** Opening Information shown block **
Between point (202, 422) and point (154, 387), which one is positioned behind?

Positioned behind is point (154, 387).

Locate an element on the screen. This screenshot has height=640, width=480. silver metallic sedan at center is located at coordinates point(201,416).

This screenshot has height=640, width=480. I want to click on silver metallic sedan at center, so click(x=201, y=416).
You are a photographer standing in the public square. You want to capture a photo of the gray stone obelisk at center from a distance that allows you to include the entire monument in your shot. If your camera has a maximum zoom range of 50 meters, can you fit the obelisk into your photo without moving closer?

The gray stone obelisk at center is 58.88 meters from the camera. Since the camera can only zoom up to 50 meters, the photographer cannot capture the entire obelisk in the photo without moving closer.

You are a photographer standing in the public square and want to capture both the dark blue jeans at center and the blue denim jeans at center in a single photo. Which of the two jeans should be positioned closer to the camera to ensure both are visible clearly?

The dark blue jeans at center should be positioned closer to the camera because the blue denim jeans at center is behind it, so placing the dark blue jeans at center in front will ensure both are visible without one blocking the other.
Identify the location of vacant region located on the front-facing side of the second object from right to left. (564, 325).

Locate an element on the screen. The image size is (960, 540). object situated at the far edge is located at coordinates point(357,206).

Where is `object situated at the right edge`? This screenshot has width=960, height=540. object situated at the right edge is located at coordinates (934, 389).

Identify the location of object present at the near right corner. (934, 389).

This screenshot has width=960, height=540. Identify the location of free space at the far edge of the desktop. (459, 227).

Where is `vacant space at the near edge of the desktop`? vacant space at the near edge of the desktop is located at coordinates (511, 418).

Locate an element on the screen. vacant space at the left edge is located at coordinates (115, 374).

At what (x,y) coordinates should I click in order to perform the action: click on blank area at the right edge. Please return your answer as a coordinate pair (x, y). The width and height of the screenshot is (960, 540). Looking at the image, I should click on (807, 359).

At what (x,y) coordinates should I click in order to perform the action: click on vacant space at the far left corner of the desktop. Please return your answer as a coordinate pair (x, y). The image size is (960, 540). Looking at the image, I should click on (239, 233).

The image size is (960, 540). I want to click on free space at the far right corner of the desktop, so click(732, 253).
** Closing Information shown block **
What needs to be done
Copy out all of the material above word for word, with no changes.

Output below
Between point (202, 422) and point (154, 387), which one is positioned behind?

Positioned behind is point (154, 387).

Locate an element on the screen. This screenshot has height=640, width=480. silver metallic sedan at center is located at coordinates point(201,416).

This screenshot has height=640, width=480. I want to click on silver metallic sedan at center, so click(x=201, y=416).
You are a photographer standing in the public square. You want to capture a photo of the gray stone obelisk at center from a distance that allows you to include the entire monument in your shot. If your camera has a maximum zoom range of 50 meters, can you fit the obelisk into your photo without moving closer?

The gray stone obelisk at center is 58.88 meters from the camera. Since the camera can only zoom up to 50 meters, the photographer cannot capture the entire obelisk in the photo without moving closer.

You are a photographer standing in the public square and want to capture both the dark blue jeans at center and the blue denim jeans at center in a single photo. Which of the two jeans should be positioned closer to the camera to ensure both are visible clearly?

The dark blue jeans at center should be positioned closer to the camera because the blue denim jeans at center is behind it, so placing the dark blue jeans at center in front will ensure both are visible without one blocking the other.
Identify the location of vacant region located on the front-facing side of the second object from right to left. (564, 325).

Locate an element on the screen. The image size is (960, 540). object situated at the far edge is located at coordinates point(357,206).

Where is `object situated at the right edge`? This screenshot has width=960, height=540. object situated at the right edge is located at coordinates (934, 389).

Identify the location of object present at the near right corner. (934, 389).

This screenshot has width=960, height=540. Identify the location of free space at the far edge of the desktop. (459, 227).

Where is `vacant space at the near edge of the desktop`? vacant space at the near edge of the desktop is located at coordinates (511, 418).

Locate an element on the screen. vacant space at the left edge is located at coordinates (115, 374).

At what (x,y) coordinates should I click in order to perform the action: click on blank area at the right edge. Please return your answer as a coordinate pair (x, y). The width and height of the screenshot is (960, 540). Looking at the image, I should click on (807, 359).

At what (x,y) coordinates should I click in order to perform the action: click on vacant space at the far left corner of the desktop. Please return your answer as a coordinate pair (x, y). The image size is (960, 540). Looking at the image, I should click on (239, 233).

The image size is (960, 540). I want to click on free space at the far right corner of the desktop, so click(732, 253).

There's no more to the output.